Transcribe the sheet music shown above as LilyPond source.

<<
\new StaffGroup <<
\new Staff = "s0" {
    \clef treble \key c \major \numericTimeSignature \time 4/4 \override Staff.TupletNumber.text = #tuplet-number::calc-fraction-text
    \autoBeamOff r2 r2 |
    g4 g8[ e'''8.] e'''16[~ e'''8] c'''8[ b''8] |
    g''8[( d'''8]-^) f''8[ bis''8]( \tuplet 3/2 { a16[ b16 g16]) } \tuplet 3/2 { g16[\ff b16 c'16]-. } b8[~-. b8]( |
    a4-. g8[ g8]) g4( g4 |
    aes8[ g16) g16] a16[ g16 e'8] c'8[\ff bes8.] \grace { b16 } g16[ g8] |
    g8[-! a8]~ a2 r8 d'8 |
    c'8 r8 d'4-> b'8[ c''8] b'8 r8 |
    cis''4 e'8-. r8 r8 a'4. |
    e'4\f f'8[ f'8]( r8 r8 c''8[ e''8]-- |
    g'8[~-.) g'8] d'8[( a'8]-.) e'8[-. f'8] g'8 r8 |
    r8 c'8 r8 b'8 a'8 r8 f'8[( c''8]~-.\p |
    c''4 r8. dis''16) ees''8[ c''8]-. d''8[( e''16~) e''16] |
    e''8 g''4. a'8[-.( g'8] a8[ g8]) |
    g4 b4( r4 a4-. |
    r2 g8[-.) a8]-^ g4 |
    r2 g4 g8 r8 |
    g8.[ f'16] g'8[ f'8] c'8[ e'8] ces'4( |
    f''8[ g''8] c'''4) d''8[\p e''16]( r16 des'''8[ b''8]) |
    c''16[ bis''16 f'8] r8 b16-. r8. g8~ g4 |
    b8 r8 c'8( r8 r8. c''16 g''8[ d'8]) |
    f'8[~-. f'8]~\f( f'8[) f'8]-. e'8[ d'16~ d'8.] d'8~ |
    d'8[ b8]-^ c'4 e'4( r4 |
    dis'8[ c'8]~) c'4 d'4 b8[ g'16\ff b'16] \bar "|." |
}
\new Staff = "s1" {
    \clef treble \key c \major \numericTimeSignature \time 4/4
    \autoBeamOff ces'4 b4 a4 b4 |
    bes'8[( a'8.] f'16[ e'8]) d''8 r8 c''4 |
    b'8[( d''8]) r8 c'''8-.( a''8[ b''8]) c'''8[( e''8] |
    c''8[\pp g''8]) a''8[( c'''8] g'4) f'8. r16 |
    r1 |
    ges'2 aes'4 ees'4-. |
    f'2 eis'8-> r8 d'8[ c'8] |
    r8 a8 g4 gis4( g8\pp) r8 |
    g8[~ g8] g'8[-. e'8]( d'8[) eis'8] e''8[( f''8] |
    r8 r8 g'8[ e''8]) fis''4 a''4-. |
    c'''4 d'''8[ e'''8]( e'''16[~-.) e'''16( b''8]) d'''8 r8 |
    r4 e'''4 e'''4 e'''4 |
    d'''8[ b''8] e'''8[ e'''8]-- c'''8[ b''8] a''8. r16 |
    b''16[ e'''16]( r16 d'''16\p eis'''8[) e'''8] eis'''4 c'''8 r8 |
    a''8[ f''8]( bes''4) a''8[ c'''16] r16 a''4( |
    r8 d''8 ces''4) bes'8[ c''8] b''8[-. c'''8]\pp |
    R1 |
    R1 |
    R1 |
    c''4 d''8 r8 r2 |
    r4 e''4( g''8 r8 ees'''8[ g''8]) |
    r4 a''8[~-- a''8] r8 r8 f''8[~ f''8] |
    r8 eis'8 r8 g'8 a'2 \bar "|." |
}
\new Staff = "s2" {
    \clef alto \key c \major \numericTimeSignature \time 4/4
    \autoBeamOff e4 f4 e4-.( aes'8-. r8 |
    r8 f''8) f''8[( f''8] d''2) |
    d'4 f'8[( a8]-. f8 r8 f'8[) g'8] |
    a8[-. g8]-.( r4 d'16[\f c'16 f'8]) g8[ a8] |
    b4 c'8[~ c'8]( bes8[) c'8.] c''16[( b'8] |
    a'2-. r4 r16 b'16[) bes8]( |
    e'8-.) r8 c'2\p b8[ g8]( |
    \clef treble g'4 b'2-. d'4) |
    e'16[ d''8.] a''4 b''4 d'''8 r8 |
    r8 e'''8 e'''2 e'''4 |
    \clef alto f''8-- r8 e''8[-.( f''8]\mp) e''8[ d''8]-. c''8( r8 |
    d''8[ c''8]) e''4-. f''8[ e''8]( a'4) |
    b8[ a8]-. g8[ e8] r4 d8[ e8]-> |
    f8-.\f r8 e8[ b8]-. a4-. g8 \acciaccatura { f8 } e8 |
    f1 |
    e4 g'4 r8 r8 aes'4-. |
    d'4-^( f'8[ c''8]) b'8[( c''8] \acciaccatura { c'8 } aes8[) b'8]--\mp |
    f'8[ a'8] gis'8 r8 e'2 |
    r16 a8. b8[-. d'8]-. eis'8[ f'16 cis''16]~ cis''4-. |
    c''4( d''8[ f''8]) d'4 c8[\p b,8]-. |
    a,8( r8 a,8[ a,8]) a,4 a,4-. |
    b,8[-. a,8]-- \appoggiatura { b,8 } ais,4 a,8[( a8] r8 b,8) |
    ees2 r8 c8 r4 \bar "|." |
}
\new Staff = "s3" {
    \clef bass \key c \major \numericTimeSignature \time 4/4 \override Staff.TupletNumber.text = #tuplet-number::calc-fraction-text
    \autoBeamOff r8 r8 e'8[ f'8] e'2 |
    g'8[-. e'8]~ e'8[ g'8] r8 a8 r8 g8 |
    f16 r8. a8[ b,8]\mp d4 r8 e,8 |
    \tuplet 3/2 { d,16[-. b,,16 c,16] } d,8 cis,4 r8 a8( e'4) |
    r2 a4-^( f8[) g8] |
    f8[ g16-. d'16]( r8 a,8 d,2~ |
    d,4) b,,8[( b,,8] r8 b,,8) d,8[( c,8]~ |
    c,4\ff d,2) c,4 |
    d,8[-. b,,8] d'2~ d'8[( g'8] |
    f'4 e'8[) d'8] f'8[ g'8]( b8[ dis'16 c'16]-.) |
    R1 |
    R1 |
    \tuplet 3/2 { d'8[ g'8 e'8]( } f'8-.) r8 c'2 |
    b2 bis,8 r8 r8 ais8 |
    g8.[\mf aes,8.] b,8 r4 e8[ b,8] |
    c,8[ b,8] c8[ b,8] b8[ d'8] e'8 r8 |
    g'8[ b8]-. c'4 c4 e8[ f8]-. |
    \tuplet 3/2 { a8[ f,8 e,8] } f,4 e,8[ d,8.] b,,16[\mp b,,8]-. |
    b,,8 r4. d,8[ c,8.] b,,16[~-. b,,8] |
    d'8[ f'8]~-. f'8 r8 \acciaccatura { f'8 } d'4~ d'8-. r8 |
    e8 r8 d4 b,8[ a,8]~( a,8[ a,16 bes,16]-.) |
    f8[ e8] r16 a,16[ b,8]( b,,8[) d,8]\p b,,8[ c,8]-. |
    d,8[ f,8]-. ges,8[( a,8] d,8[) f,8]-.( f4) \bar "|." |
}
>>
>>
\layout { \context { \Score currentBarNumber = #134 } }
============================================================
### Task brief
Pull out every line of the records above that contains the string "alto", and copy each one in full.

### Response to the exercise
    \clef alto \key c \major \numericTimeSignature \time 4/4
    \clef alto f''8-- r8 e''8[-.( f''8]\mp) e''8[ d''8]-. c''8( r8 |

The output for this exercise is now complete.